Task statement →
Please repeat the lines below, exactly and only, from the one that holds "R26: 15k (N019, U3/DIS)" through the one that holds "CN1 pin 2: GND -> +3V3".

(Recorded data)
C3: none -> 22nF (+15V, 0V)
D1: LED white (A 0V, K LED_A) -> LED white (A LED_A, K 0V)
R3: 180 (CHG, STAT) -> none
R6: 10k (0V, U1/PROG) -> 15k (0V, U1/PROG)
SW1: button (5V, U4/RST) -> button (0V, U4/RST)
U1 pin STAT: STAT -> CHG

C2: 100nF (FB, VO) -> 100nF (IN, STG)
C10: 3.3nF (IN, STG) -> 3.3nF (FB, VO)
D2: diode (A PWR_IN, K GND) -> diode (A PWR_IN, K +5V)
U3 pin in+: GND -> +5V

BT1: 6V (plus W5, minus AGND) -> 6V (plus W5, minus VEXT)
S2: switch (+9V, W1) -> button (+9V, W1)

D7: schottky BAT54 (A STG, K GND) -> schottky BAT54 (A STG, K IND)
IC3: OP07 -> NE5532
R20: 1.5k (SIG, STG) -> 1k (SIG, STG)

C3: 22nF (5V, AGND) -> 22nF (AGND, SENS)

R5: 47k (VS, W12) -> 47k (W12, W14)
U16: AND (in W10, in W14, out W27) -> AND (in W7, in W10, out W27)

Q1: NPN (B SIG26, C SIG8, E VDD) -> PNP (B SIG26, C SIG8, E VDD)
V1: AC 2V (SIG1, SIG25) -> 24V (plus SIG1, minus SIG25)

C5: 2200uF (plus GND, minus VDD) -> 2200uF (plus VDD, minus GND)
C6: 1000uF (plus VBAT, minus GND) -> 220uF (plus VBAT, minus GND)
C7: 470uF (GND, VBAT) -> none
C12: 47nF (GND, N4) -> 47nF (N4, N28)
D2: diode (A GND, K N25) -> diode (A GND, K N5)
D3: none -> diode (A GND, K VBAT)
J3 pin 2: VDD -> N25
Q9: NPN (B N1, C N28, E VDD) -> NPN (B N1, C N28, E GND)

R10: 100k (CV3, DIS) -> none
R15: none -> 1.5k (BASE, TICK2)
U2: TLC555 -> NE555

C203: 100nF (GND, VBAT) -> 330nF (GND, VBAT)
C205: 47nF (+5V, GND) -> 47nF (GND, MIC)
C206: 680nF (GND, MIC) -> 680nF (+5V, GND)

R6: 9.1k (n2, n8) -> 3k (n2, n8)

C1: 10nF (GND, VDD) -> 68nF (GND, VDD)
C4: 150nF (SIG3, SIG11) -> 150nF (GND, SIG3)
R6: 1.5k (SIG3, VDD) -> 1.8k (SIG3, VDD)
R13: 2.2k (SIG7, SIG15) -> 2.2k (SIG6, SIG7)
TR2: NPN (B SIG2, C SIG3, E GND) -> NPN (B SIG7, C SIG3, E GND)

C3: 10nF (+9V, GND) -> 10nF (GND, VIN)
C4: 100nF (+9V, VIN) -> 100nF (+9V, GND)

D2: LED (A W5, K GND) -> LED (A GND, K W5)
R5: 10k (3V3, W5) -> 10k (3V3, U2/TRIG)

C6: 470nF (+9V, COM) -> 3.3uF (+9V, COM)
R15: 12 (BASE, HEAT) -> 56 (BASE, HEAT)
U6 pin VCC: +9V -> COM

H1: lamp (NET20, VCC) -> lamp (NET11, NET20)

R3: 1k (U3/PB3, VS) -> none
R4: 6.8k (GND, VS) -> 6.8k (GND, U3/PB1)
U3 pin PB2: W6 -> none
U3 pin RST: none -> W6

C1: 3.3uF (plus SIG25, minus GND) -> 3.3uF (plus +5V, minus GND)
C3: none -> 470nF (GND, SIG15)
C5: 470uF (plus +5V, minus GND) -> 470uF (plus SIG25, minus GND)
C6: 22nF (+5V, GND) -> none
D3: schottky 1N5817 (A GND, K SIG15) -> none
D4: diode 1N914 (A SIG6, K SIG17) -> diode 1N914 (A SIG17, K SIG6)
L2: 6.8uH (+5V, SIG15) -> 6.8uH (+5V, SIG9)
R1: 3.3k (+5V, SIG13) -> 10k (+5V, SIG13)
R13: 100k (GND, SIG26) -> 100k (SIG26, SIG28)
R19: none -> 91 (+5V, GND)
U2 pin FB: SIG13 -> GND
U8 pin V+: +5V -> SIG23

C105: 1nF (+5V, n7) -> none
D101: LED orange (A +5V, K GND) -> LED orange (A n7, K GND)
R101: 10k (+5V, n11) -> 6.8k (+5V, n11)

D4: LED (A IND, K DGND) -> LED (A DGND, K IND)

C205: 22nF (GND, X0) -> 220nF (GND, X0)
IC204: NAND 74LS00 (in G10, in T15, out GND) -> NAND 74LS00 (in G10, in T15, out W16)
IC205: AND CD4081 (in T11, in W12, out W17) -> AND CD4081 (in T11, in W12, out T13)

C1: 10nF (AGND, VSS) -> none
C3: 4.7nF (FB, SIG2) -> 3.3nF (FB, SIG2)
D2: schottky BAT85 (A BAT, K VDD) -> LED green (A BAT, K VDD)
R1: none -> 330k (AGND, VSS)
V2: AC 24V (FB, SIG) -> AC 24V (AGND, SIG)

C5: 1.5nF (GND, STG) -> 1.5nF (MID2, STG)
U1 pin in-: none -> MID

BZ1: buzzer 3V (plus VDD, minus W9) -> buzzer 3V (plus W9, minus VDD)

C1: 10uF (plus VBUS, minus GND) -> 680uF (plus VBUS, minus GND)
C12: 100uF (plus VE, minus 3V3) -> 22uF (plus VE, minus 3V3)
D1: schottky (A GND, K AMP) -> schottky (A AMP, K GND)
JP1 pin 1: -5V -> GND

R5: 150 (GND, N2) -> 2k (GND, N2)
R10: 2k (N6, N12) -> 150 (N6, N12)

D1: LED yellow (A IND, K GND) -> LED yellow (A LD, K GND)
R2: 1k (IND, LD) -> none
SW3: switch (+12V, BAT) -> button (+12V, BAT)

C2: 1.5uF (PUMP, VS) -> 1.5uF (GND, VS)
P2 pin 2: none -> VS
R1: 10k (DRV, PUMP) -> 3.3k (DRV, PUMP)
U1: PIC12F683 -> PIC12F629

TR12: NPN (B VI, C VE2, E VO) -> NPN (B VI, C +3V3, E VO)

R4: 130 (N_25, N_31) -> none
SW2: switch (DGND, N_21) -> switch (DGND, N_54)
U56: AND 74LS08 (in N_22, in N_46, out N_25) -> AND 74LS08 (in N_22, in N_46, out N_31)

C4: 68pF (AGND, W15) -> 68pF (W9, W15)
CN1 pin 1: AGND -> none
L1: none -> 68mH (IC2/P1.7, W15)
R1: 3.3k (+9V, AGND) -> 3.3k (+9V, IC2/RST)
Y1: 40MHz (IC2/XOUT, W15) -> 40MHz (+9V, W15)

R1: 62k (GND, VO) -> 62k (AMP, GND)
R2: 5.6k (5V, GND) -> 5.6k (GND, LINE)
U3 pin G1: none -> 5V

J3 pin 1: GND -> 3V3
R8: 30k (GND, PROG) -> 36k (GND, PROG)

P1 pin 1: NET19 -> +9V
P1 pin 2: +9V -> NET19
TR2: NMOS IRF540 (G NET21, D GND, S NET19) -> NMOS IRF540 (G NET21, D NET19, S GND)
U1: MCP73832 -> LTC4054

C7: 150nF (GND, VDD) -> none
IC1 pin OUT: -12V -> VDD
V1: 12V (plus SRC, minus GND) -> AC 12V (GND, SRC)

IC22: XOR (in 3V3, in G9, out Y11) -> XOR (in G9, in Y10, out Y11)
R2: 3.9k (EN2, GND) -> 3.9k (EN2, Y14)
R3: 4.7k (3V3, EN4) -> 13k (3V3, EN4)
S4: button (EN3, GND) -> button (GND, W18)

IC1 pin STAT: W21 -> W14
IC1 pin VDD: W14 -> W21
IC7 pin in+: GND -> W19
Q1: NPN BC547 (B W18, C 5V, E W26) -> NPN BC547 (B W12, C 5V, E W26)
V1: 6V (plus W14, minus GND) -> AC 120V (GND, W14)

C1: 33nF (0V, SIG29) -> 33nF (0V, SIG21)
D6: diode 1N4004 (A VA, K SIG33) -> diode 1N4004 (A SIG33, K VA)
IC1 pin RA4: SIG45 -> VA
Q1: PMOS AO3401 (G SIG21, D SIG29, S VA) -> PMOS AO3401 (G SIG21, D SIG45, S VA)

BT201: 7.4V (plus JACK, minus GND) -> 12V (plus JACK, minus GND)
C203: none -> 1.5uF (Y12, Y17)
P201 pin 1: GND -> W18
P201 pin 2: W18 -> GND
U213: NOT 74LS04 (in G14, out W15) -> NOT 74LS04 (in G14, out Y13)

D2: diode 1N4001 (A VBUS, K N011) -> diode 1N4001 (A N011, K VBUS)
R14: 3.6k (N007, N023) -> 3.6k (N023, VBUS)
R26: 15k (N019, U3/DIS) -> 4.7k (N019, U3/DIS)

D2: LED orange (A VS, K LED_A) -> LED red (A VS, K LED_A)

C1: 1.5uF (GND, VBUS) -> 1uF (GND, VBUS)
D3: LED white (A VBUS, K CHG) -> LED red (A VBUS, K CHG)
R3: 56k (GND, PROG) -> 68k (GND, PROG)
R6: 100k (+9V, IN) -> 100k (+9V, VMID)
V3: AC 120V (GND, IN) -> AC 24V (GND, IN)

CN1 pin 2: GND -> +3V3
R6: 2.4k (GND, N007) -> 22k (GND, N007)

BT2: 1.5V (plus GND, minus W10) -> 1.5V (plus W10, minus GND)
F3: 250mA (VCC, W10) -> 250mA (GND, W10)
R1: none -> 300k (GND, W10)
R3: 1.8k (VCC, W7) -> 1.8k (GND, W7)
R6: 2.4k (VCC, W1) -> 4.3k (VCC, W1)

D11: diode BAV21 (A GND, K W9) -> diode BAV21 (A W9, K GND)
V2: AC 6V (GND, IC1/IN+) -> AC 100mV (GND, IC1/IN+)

Task output →
R26: 15k (N019, U3/DIS) -> 4.7k (N019, U3/DIS)

D2: LED orange (A VS, K LED_A) -> LED red (A VS, K LED_A)

C1: 1.5uF (GND, VBUS) -> 1uF (GND, VBUS)
D3: LED white (A VBUS, K CHG) -> LED red (A VBUS, K CHG)
R3: 56k (GND, PROG) -> 68k (GND, PROG)
R6: 100k (+9V, IN) -> 100k (+9V, VMID)
V3: AC 120V (GND, IN) -> AC 24V (GND, IN)

CN1 pin 2: GND -> +3V3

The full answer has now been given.